[[ DATA TO USE open ]]

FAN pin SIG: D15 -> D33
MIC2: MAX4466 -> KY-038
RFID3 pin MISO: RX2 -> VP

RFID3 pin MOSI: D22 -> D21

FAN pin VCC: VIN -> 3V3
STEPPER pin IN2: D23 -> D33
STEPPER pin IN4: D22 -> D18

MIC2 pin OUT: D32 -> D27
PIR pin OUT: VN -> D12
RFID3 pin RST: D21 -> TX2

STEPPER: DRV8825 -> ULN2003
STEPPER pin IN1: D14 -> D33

[[ DATA TO USE closed ]]
[[ DATA TO USE open ]]

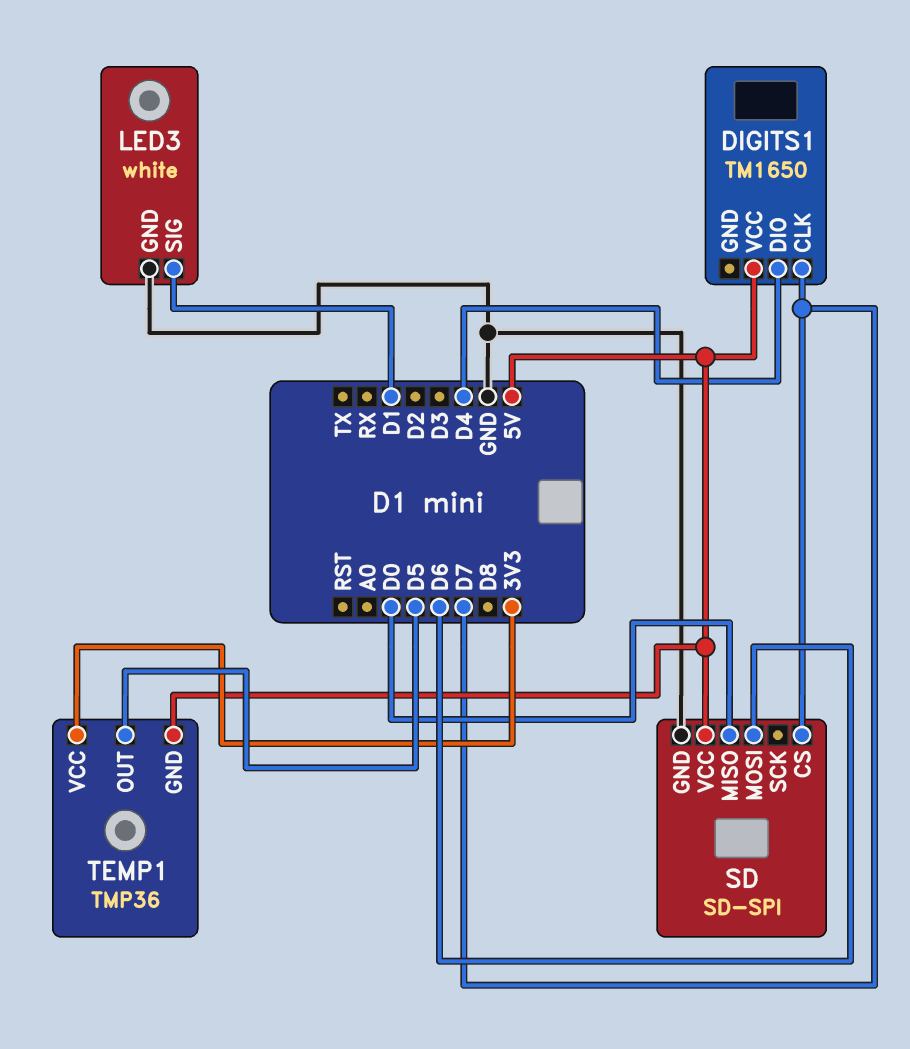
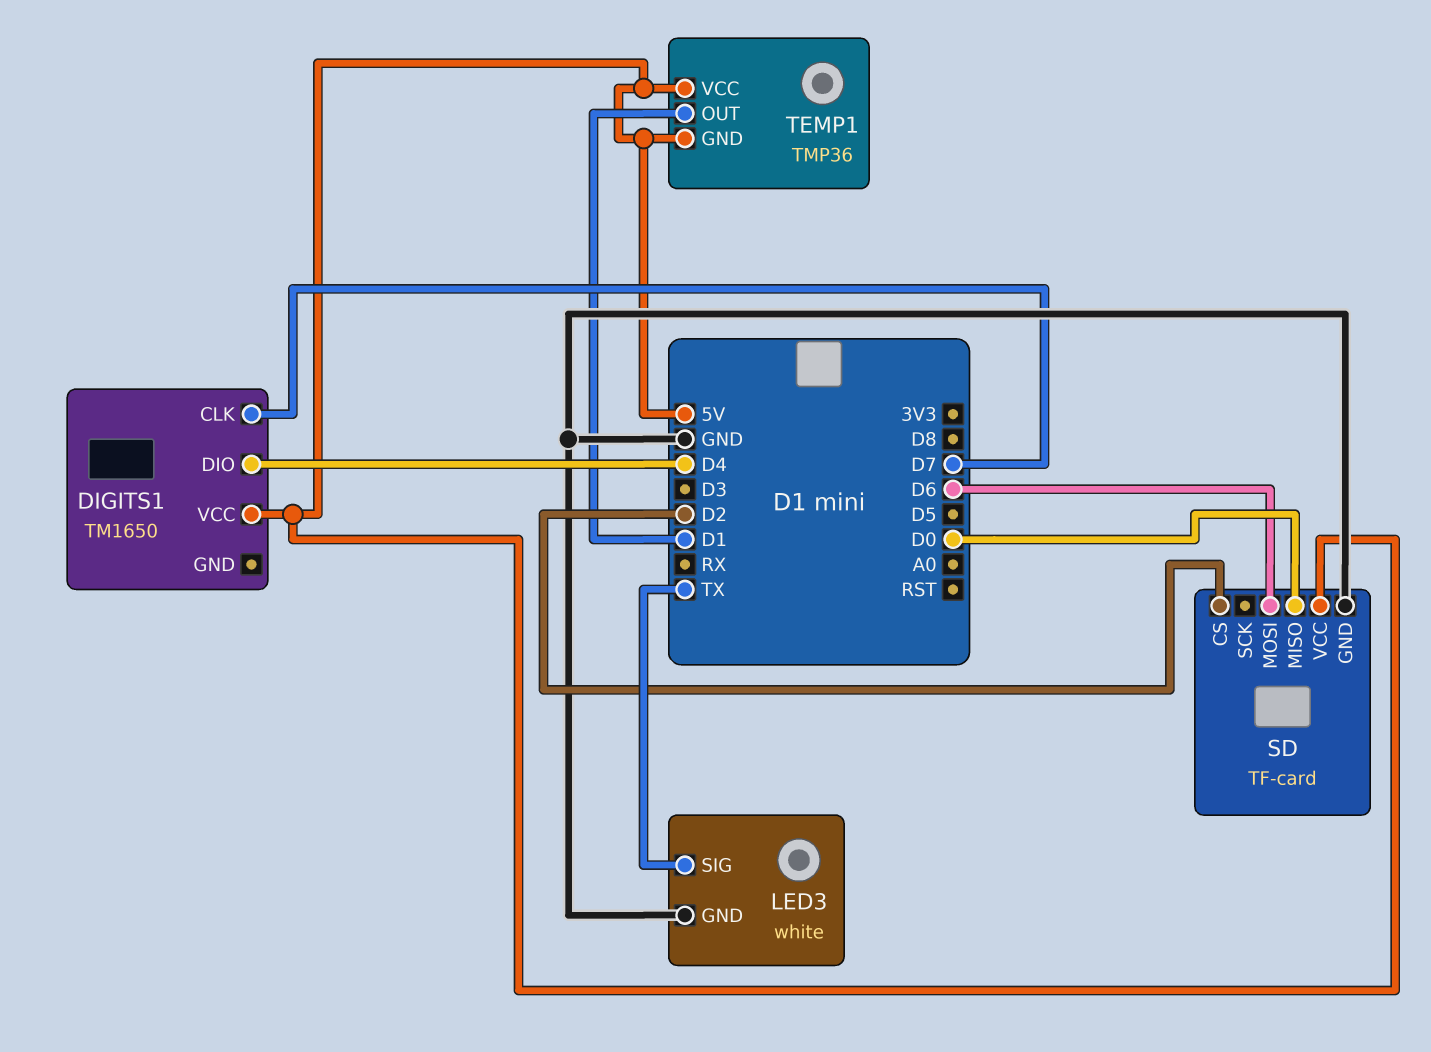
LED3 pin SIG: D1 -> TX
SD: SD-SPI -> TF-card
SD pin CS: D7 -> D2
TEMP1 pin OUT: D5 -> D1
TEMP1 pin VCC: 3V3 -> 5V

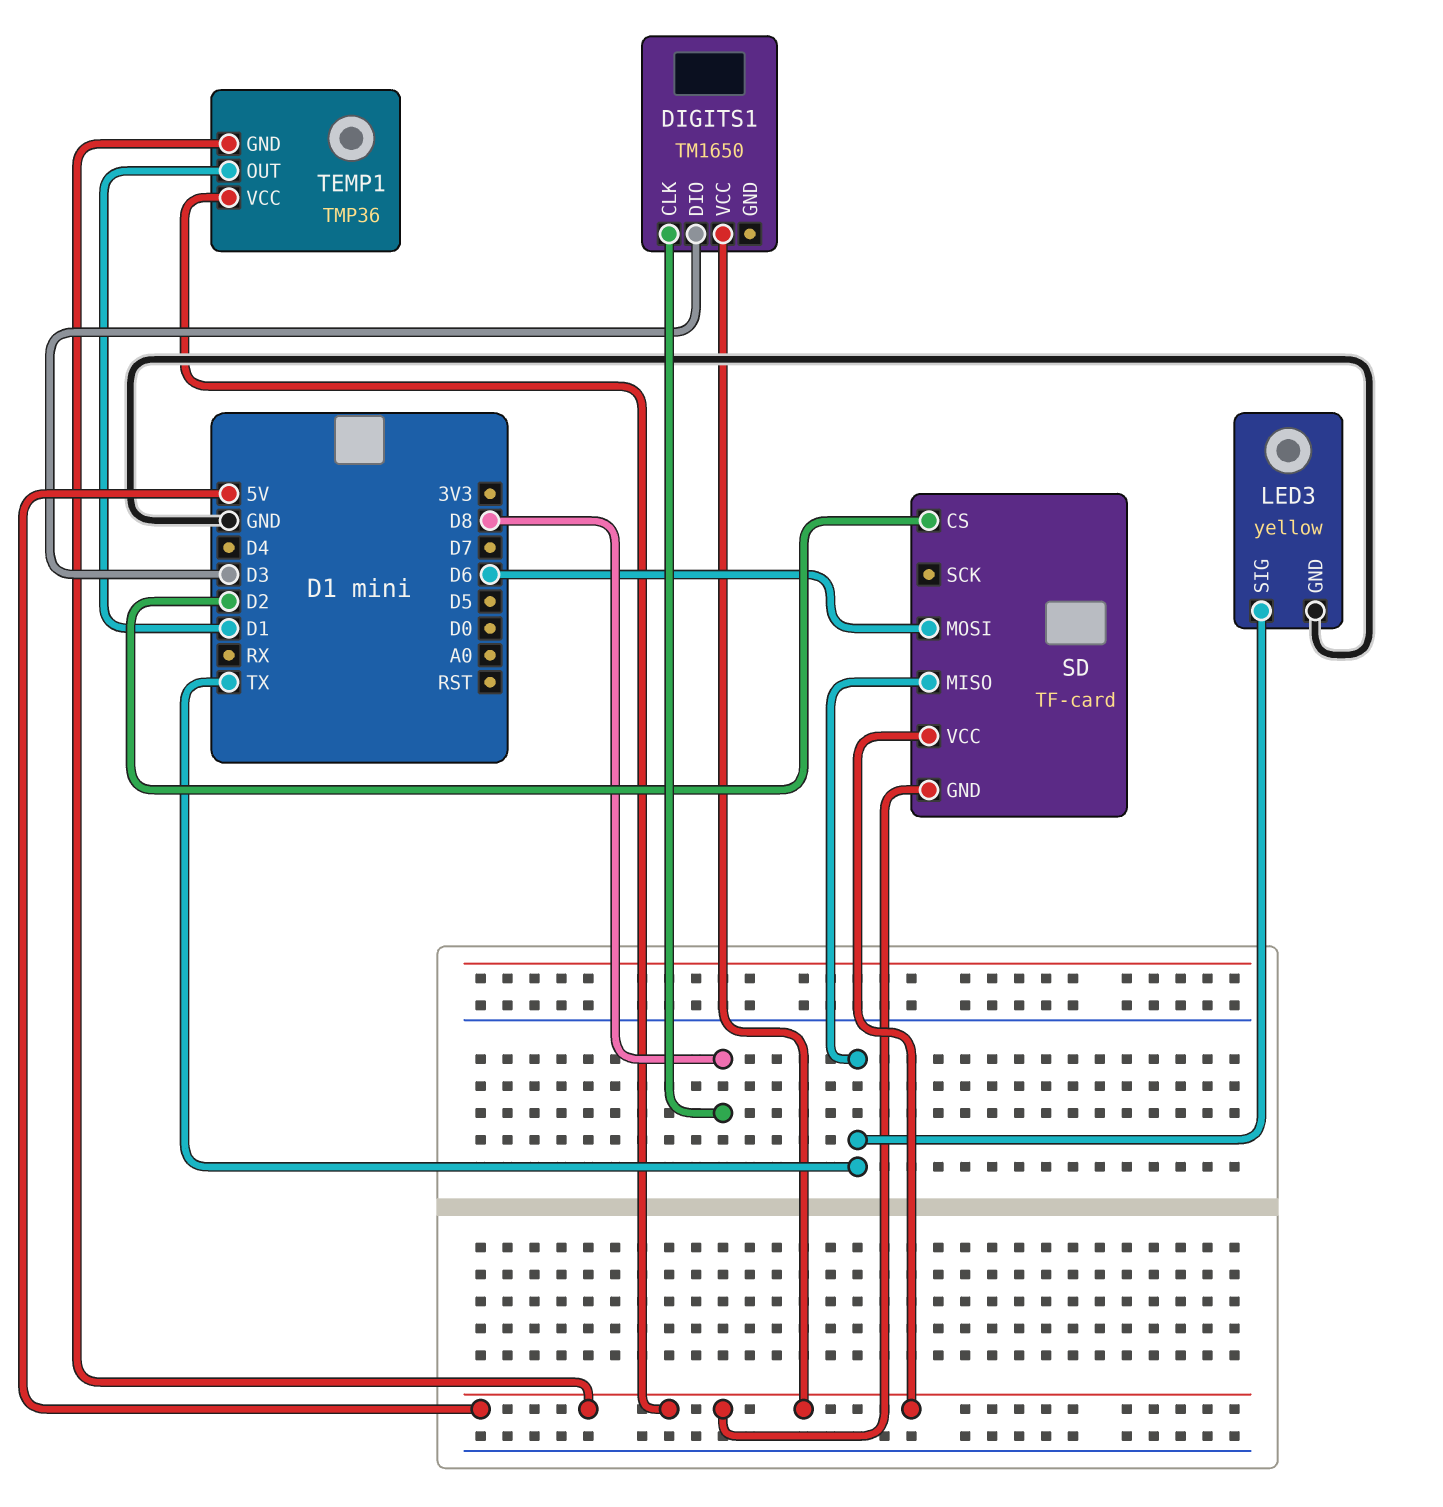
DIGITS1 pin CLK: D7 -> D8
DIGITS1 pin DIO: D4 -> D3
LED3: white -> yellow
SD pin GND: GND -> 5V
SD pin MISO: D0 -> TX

[[ DATA TO USE closed ]]

- [WORK REQUIRED]: In the material above, how many lines include the string "STEPPER"? State the number alone.

- [FINISHED EXERCISE]: 4